Content starts

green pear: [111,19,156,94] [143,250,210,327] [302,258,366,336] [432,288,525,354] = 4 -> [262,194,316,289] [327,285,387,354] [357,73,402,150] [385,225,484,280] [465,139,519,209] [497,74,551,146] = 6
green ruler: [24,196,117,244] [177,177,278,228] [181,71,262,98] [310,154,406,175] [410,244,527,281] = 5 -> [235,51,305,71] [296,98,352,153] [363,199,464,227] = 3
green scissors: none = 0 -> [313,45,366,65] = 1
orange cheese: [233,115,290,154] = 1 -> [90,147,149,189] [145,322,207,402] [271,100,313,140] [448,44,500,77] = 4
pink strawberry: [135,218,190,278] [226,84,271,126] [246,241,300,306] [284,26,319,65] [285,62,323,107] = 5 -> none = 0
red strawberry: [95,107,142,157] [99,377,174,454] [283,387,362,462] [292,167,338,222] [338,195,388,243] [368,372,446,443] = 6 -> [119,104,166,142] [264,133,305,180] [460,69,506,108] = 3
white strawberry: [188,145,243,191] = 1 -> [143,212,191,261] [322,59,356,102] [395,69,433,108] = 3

Content ends
Content starts

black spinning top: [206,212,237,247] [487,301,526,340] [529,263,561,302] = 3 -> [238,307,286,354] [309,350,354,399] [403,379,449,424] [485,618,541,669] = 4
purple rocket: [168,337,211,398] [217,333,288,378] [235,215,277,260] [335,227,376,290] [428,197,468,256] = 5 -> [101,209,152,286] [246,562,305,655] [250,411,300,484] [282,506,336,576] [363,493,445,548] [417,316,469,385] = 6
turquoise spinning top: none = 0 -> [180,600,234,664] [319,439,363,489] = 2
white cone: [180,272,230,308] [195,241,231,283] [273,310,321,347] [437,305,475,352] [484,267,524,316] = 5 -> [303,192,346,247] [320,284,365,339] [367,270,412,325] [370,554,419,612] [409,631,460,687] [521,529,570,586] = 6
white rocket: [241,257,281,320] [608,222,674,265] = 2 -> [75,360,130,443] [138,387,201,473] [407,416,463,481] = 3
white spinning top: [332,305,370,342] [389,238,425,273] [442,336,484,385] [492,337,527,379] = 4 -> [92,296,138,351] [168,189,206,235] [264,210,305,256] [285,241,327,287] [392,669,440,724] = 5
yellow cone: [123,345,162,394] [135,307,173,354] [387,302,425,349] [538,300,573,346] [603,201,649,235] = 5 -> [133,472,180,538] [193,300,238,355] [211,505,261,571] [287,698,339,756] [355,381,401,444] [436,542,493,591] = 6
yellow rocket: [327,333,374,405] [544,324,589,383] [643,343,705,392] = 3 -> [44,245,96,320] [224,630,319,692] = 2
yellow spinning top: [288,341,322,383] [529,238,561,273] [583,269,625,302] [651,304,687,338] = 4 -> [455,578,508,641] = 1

Content ends

> **Problem requirements**: Starting at the line with "yellow rocket: [327,333,374,405]" and ending at the line with "yellow spinning top: [288,341,322,383]", print each line of the listing above exactly, with no other lines.

> **Task output**:
yellow rocket: [327,333,374,405] [544,324,589,383] [643,343,705,392] = 3 -> [44,245,96,320] [224,630,319,692] = 2
yellow spinning top: [288,341,322,383] [529,238,561,273] [583,269,625,302] [651,304,687,338] = 4 -> [455,578,508,641] = 1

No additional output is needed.